ABOUT THIS EXERCISE -
Lines below that include "none" are the answer; copy each one.

DATA FOR THE TASK -

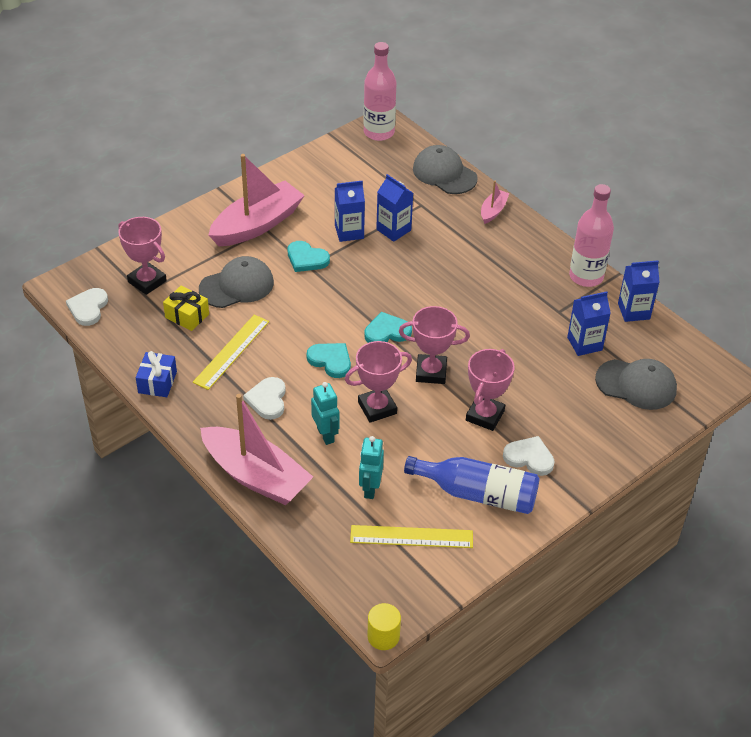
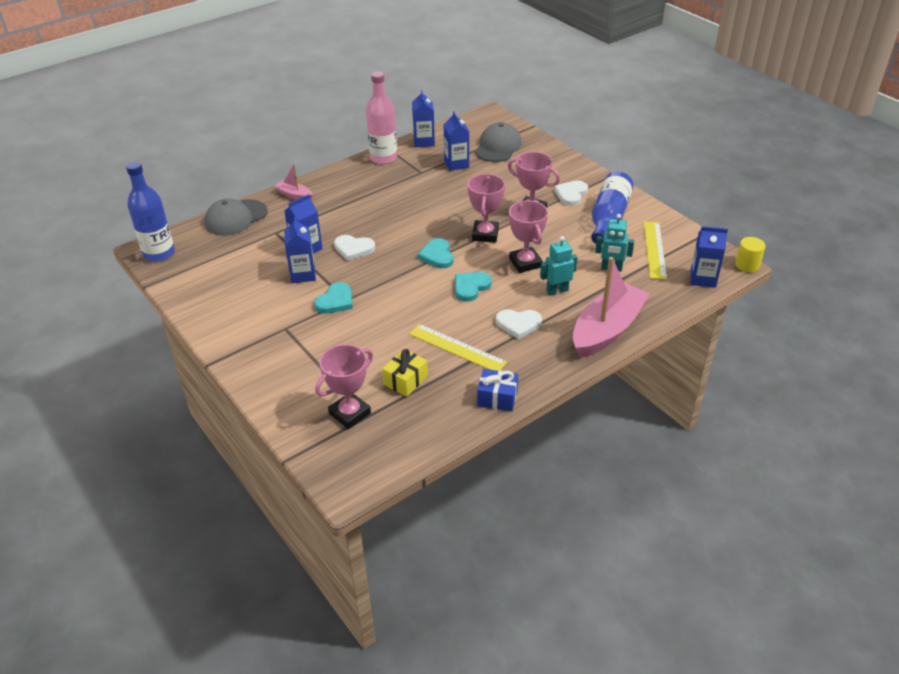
camera: 85 degrees left, 5 degrees down
(88, 308) = (385, 460): white heart -> white heart (353, 249)
(237, 286) = (366, 346): grey cap -> none
(257, 225) = (277, 334): pink boat -> none
(352, 581) = (703, 279): none -> blue carton
(379, 132) = (159, 254): pink bottle -> blue bottle

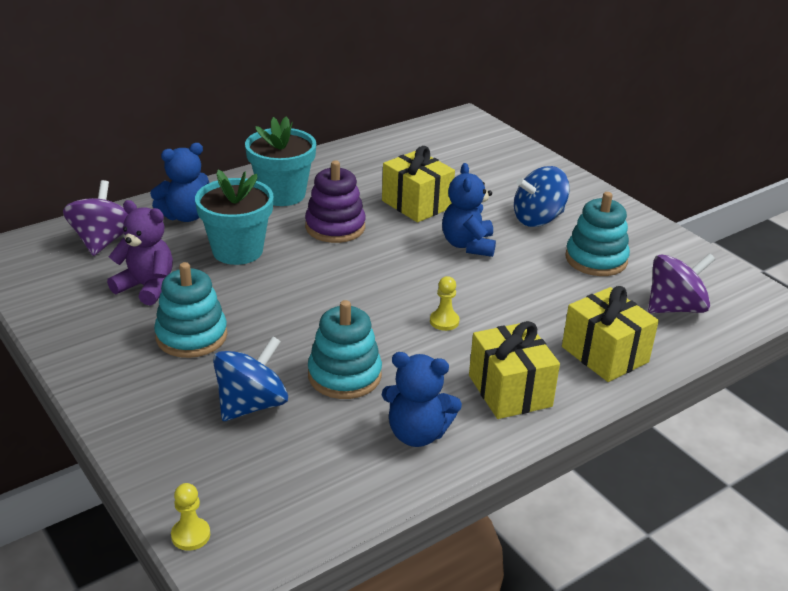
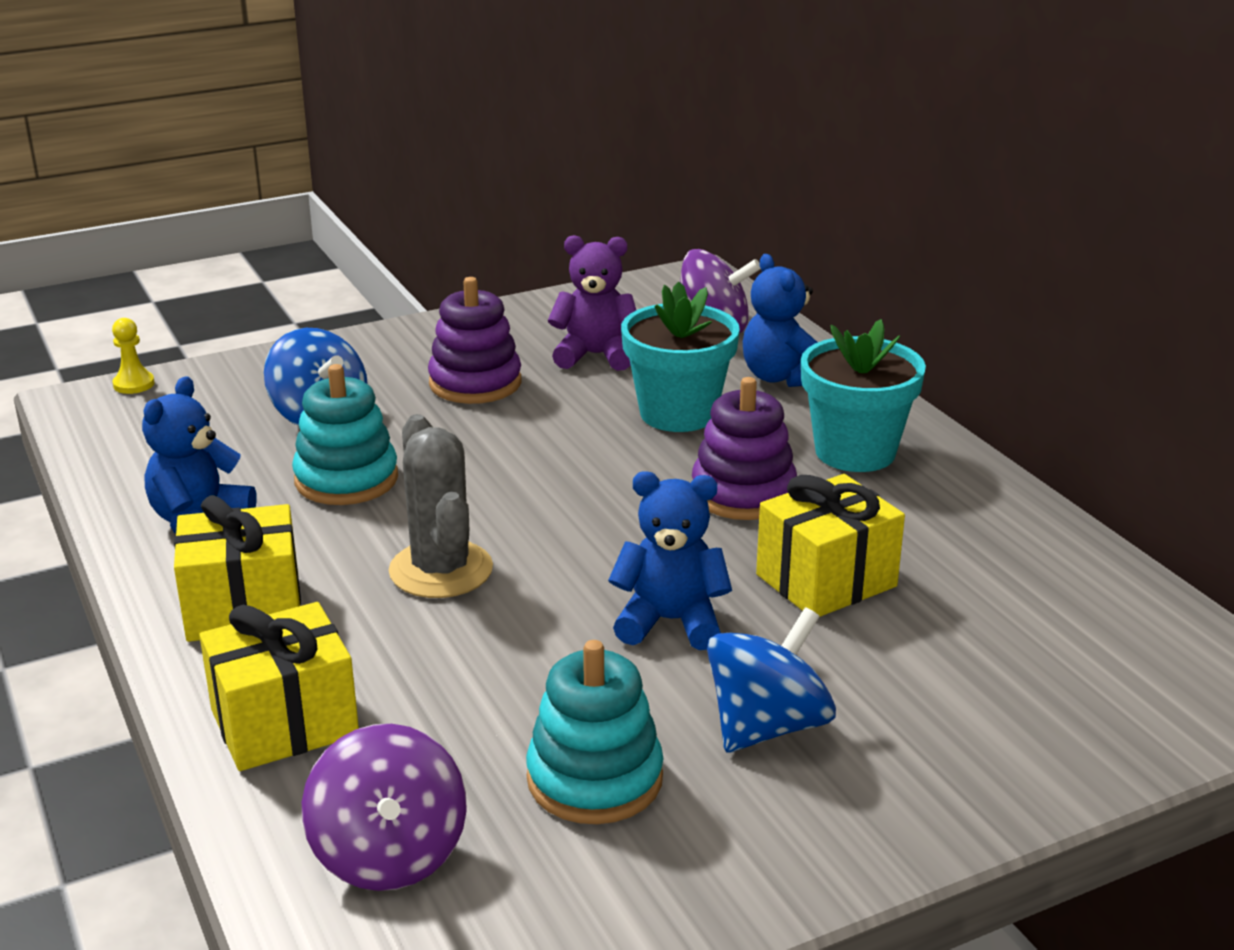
camera: 100 degrees right, 5 degrees down
(146, 287) = (595, 355): purple teddy bear -> purple teddy bear turned 120 degrees counterclockwise
(191, 336) = (475, 383): turquoise stacking toy -> purple stacking toy
(444, 321) = (441, 570): yellow pawn -> grey cactus
(538, 219) = (767, 726): blue spinning top -> blue spinning top turned 60 degrees clockwise

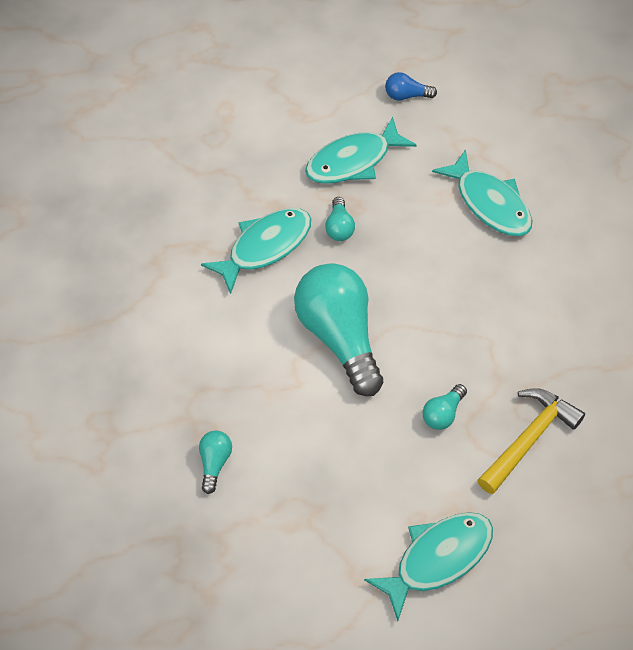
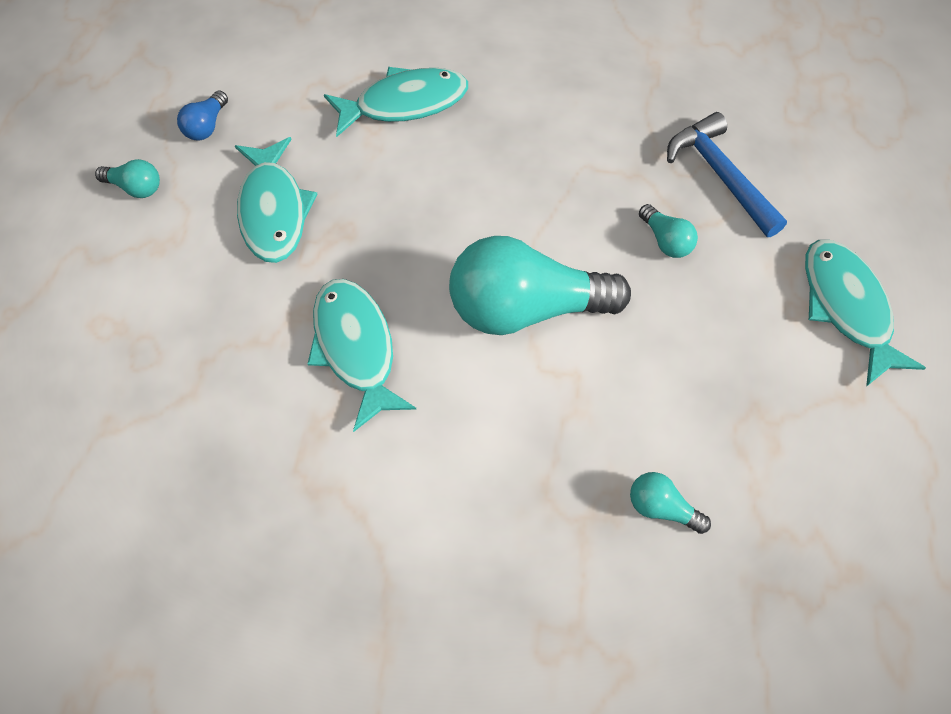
camera: 70 degrees left, 5 degrees up
(339, 227) = (365, 257): turquoise light bulb -> turquoise light bulb (135, 187)
(528, 439) = (720, 176): yellow hammer -> blue hammer

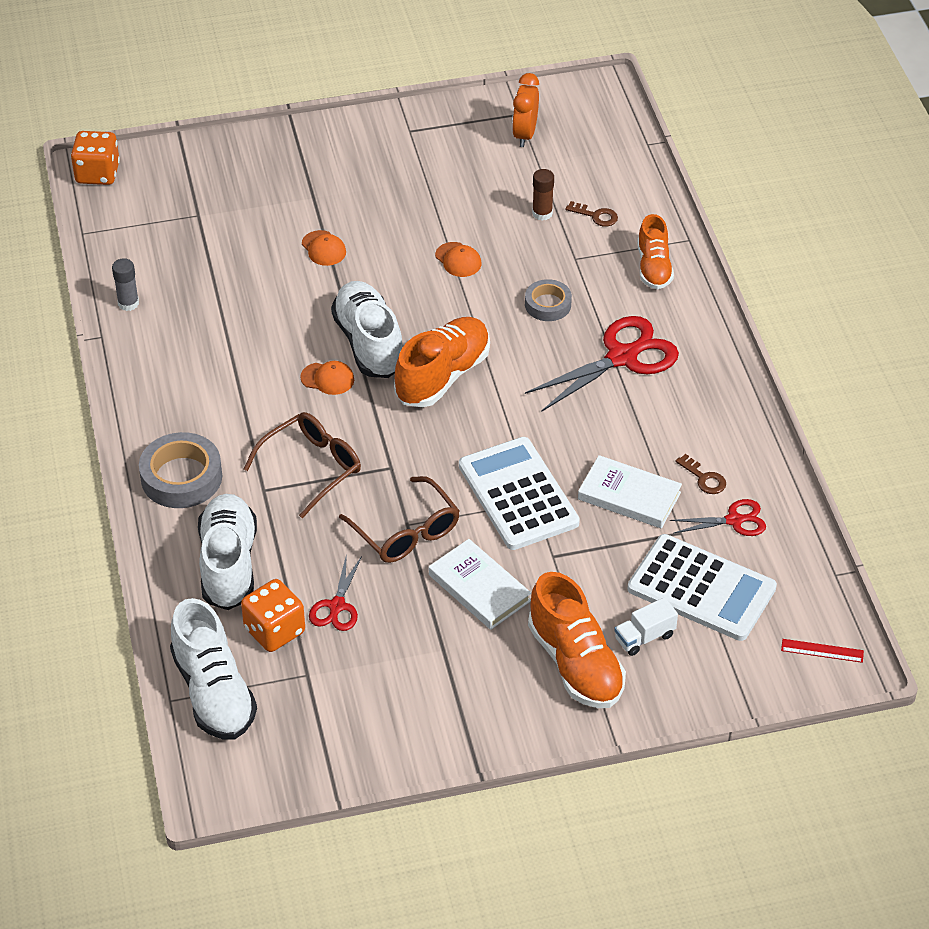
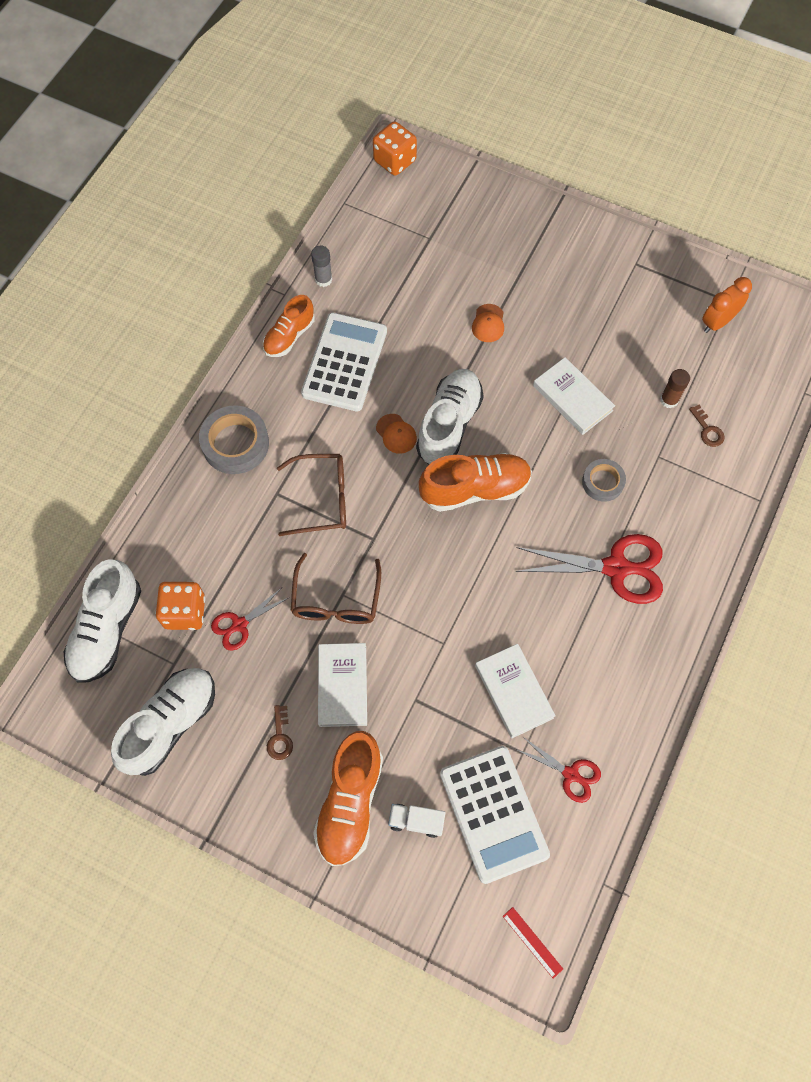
camera: 40 degrees right, 20 degrees up
(229, 564) = (203, 536): white shoe -> white shoe (170, 724)
(458, 260) = (572, 398): orange cap -> white book
(518, 494) = (437, 629): white calculator -> white calculator (344, 362)
(653, 267) = (710, 506): orange shoe -> orange shoe (289, 336)
(704, 478) = (581, 720): brown key -> brown key (280, 737)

EXERCISE RESPONSE -
(237, 286) = (366, 346): grey cap -> none
(257, 225) = (277, 334): pink boat -> none
(352, 581) = (703, 279): none -> blue carton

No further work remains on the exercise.